[Provided material Boundary: Start]
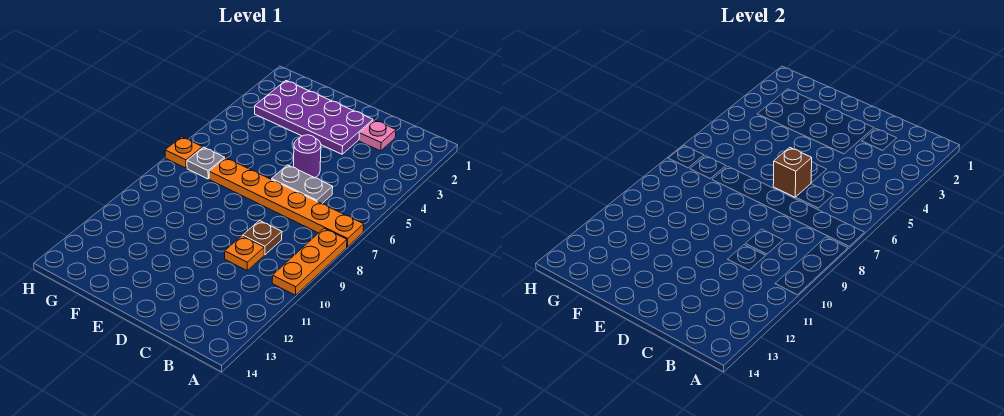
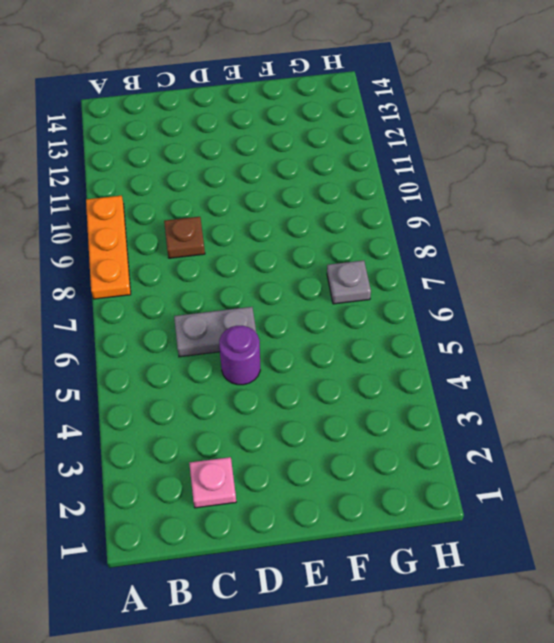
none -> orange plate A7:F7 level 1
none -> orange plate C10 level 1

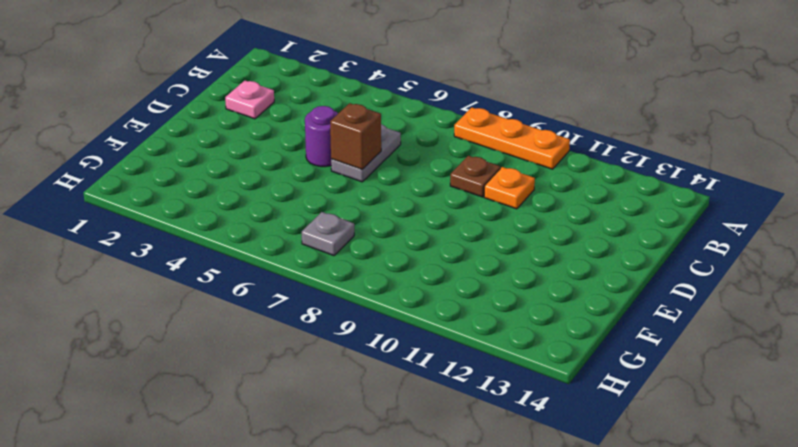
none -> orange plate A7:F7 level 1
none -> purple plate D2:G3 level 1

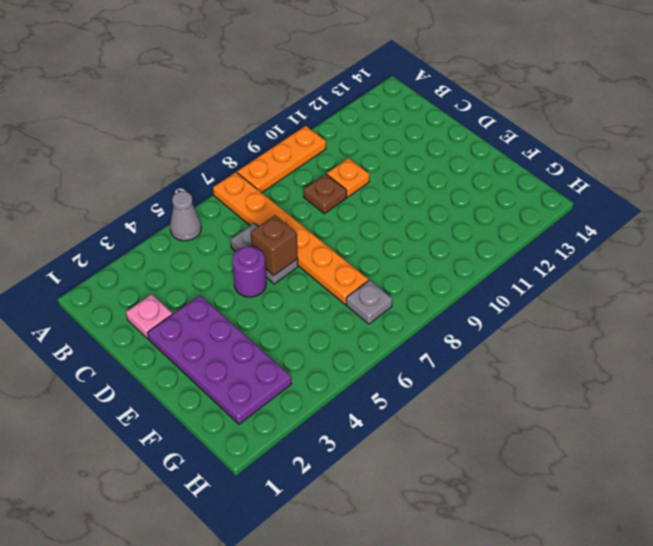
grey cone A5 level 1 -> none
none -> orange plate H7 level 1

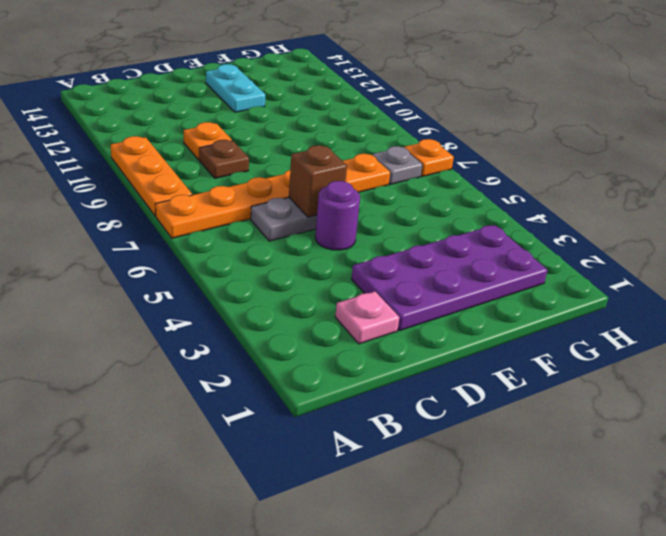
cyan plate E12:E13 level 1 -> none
[Provided material Boundary: End]
▶ Task objective:
Count, in the listing above, every line that includes "plate". The number is the whole answer.

▶ Exercise answer:
6